▶ [Task brief]: Extract every line of the data that contains the string "kern", treating uppercase and lowercase letters as different.

begin Task material

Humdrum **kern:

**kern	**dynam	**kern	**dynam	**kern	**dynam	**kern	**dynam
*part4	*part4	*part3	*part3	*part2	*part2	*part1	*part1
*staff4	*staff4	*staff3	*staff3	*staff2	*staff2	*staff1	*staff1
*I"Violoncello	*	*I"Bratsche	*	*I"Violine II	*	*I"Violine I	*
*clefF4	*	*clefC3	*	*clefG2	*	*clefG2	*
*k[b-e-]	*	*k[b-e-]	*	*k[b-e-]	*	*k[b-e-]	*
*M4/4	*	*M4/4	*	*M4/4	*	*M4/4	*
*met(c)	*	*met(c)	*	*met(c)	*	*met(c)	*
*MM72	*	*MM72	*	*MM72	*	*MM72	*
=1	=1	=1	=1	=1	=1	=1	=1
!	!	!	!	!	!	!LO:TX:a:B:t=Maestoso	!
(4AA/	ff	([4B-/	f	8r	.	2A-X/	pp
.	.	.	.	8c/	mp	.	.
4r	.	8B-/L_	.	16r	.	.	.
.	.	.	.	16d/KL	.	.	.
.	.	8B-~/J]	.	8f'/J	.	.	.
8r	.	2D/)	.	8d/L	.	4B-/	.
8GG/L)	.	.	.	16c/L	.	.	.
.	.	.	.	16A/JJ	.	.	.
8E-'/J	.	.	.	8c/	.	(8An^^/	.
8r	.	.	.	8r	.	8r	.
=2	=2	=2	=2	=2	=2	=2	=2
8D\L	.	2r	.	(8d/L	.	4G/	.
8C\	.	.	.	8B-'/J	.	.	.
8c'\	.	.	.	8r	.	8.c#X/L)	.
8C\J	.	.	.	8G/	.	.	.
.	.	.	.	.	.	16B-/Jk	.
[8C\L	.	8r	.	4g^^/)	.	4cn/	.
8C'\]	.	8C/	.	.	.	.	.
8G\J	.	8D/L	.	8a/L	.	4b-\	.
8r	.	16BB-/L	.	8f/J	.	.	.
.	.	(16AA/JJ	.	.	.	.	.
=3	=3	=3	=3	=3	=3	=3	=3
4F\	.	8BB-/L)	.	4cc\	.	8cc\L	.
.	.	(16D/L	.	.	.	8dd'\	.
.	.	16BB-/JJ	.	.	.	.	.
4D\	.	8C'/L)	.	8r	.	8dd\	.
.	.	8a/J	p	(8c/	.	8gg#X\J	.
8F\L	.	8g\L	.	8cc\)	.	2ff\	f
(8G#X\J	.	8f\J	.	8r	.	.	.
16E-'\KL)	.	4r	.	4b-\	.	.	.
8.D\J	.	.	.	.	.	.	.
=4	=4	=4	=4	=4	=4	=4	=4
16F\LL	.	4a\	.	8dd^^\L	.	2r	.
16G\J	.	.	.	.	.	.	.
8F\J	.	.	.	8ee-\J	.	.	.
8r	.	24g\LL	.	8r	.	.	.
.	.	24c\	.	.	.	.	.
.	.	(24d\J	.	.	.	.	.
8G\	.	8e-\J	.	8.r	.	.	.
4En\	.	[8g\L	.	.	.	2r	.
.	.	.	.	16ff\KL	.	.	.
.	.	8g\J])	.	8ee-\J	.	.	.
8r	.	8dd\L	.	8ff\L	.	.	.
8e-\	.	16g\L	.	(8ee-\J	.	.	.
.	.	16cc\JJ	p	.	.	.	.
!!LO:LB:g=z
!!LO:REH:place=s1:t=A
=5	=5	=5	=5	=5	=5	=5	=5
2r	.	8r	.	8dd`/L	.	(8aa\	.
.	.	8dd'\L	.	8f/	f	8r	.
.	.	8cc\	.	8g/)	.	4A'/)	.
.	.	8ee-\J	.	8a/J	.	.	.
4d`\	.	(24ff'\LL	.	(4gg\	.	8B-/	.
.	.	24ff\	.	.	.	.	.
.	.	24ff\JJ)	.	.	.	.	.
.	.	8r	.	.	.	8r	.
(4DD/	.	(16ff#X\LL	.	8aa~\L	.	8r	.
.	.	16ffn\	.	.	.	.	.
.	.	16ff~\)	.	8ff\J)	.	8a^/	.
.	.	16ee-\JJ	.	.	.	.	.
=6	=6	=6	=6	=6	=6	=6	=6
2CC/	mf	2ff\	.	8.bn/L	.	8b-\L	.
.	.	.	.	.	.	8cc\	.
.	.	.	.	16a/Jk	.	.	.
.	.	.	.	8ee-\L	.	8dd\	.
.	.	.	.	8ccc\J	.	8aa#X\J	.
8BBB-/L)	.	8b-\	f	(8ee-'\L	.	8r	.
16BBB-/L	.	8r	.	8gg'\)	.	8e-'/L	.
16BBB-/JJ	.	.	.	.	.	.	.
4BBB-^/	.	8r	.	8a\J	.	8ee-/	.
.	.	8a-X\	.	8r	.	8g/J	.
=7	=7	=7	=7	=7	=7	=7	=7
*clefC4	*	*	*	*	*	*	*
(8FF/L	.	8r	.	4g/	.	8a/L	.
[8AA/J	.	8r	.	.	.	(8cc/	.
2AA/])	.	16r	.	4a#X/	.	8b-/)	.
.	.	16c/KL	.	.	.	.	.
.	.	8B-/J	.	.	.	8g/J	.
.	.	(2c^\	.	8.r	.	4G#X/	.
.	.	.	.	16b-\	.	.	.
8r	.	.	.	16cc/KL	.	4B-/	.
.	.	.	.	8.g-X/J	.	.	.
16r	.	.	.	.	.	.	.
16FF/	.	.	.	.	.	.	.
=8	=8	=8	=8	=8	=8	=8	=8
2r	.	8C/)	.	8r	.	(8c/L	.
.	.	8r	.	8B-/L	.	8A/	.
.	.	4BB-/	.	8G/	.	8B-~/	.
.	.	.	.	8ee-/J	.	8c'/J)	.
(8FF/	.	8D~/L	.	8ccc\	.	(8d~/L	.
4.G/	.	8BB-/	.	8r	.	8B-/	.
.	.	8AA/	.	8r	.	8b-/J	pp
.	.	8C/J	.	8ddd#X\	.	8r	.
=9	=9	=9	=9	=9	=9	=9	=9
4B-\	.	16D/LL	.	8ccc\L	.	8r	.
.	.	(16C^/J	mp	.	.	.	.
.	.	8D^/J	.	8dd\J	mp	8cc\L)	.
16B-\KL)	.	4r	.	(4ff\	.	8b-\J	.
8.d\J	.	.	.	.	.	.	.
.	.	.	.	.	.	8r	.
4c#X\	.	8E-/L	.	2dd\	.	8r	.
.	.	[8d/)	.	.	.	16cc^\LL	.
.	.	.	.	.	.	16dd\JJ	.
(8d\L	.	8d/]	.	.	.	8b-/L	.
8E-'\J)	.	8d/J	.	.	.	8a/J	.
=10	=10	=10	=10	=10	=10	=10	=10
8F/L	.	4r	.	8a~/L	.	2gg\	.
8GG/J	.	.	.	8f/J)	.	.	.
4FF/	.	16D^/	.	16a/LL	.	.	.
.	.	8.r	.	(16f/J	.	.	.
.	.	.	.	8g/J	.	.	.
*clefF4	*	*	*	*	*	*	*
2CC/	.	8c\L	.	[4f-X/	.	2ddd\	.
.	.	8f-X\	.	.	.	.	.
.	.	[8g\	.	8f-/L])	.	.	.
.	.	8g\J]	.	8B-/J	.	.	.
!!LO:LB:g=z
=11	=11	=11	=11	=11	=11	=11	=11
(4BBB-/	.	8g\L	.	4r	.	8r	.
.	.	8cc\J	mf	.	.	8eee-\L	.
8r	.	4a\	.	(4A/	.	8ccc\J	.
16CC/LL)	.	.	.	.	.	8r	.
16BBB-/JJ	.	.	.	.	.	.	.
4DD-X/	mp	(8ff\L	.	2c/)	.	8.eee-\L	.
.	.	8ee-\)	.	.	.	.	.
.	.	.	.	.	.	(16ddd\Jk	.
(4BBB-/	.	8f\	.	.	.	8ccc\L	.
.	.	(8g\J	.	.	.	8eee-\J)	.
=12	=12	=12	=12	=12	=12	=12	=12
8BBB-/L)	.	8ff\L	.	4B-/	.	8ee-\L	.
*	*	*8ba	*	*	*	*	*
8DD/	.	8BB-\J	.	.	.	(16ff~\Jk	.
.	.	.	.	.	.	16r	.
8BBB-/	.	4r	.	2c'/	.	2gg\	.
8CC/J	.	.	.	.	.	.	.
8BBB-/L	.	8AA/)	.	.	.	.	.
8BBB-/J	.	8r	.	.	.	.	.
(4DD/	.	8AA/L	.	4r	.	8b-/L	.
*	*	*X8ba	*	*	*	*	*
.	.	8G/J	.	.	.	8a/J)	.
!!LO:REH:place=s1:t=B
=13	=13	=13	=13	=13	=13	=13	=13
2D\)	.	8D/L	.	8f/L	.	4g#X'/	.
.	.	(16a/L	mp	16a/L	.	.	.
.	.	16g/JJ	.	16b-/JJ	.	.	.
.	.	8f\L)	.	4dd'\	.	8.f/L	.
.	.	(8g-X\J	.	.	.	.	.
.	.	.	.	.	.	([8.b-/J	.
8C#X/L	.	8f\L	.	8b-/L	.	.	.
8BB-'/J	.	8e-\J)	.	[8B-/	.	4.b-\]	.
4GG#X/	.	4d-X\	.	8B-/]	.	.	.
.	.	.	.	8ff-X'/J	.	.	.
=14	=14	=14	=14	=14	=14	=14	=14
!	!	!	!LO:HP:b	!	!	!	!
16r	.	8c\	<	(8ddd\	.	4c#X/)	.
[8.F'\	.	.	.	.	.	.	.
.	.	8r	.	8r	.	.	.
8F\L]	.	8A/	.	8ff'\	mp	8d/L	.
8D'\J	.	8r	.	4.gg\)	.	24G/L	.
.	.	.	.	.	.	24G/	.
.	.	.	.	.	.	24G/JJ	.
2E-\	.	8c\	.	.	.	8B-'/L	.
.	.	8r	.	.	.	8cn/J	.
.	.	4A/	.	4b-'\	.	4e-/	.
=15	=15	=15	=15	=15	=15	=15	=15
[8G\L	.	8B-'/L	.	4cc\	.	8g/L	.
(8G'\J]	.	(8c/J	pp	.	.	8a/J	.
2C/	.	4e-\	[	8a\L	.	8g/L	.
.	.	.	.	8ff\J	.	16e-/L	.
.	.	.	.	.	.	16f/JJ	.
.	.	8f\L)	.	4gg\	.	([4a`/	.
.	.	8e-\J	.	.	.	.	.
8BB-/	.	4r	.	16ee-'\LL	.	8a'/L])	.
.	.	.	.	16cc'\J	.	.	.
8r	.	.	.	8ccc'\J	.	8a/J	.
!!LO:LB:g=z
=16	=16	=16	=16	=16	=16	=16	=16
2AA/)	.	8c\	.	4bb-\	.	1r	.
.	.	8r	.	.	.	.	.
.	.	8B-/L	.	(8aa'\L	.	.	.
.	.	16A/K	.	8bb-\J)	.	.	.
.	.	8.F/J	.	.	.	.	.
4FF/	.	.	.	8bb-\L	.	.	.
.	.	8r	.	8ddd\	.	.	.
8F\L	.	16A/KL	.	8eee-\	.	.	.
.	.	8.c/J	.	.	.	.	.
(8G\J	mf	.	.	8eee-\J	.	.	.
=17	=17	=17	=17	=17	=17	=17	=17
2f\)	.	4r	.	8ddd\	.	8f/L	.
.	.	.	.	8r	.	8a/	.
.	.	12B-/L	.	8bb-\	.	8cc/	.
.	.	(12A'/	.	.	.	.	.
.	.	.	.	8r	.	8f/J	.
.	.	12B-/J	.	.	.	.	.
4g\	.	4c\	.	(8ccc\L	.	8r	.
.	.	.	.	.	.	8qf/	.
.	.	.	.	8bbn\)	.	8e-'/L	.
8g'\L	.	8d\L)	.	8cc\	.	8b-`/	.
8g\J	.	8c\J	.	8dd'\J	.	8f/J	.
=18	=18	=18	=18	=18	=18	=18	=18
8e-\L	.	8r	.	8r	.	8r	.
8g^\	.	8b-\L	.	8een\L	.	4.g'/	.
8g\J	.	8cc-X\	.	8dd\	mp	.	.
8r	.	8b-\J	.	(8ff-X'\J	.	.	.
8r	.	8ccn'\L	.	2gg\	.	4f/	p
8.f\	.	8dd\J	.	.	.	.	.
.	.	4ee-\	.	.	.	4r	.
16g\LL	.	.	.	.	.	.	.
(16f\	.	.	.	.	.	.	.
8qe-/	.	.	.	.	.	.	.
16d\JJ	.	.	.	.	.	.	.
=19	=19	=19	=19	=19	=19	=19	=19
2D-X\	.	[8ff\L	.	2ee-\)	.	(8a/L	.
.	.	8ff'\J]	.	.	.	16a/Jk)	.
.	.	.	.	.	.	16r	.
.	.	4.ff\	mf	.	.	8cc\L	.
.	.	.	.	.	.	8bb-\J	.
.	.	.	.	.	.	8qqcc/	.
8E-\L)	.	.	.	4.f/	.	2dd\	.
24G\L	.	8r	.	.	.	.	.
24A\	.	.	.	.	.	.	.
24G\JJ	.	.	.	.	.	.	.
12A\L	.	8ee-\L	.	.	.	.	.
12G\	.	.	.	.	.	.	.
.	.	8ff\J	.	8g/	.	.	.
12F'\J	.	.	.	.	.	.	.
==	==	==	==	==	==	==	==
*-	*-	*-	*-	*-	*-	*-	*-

end Task material

▶ [The response]:
Humdrum **kern:
**kern	**dynam	**kern	**dynam	**kern	**dynam	**kern	**dynam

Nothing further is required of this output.